Work order =>
Go through the records below line by line and report how many lines include "pink", giving the number only.
______________________________
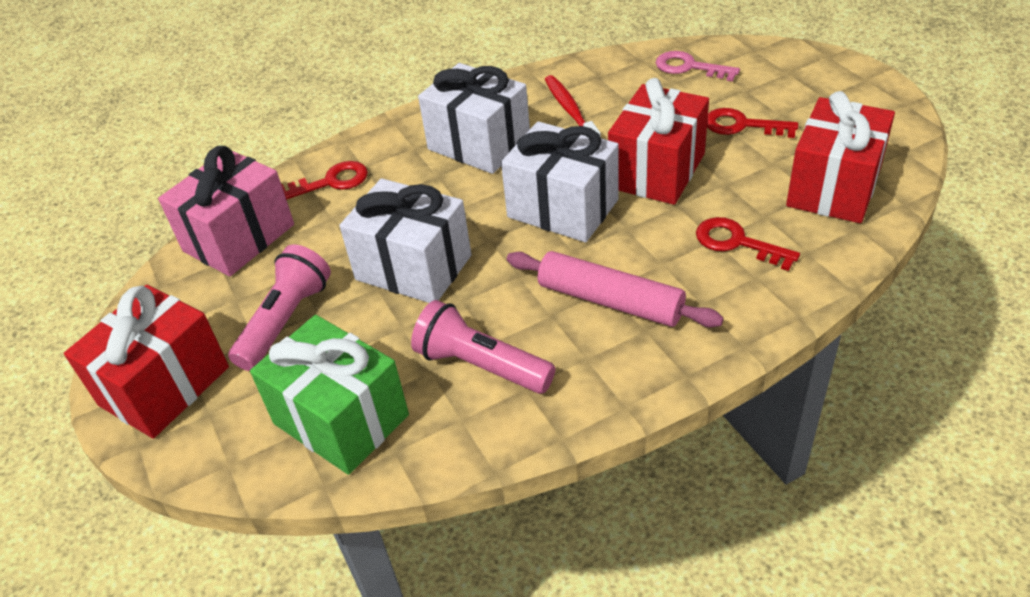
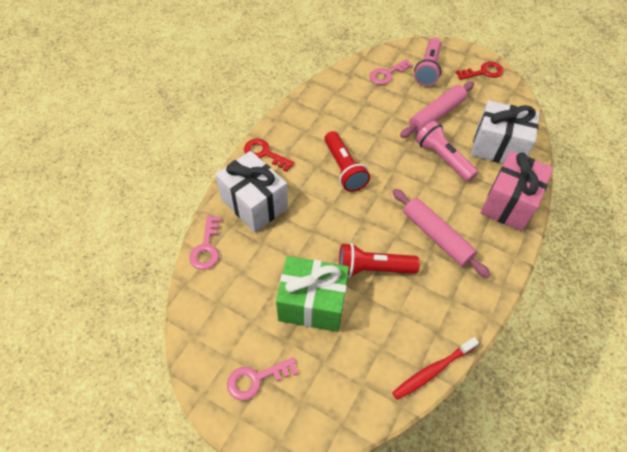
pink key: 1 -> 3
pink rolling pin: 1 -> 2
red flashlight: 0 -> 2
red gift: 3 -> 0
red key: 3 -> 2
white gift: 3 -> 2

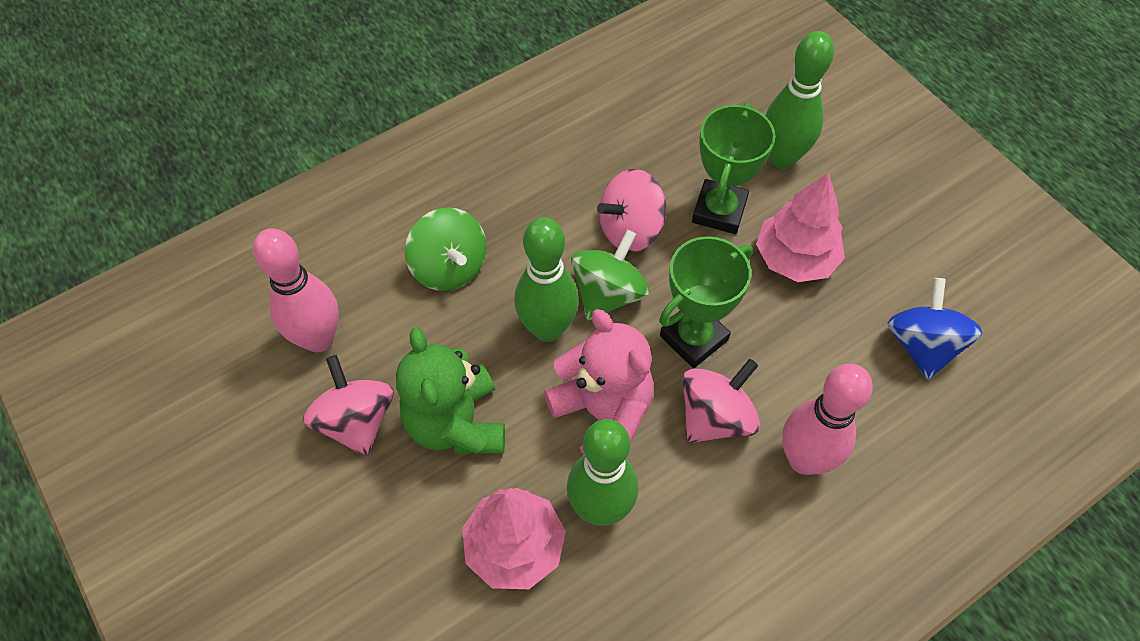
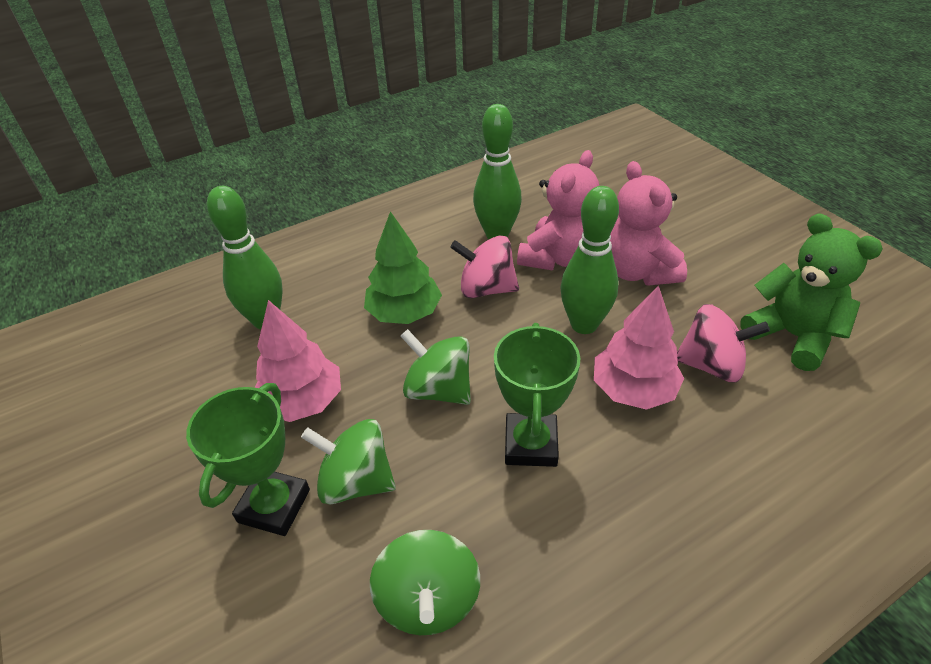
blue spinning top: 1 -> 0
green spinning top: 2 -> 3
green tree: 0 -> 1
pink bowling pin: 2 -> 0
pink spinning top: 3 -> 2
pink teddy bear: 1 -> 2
______________________________
Solution =>
5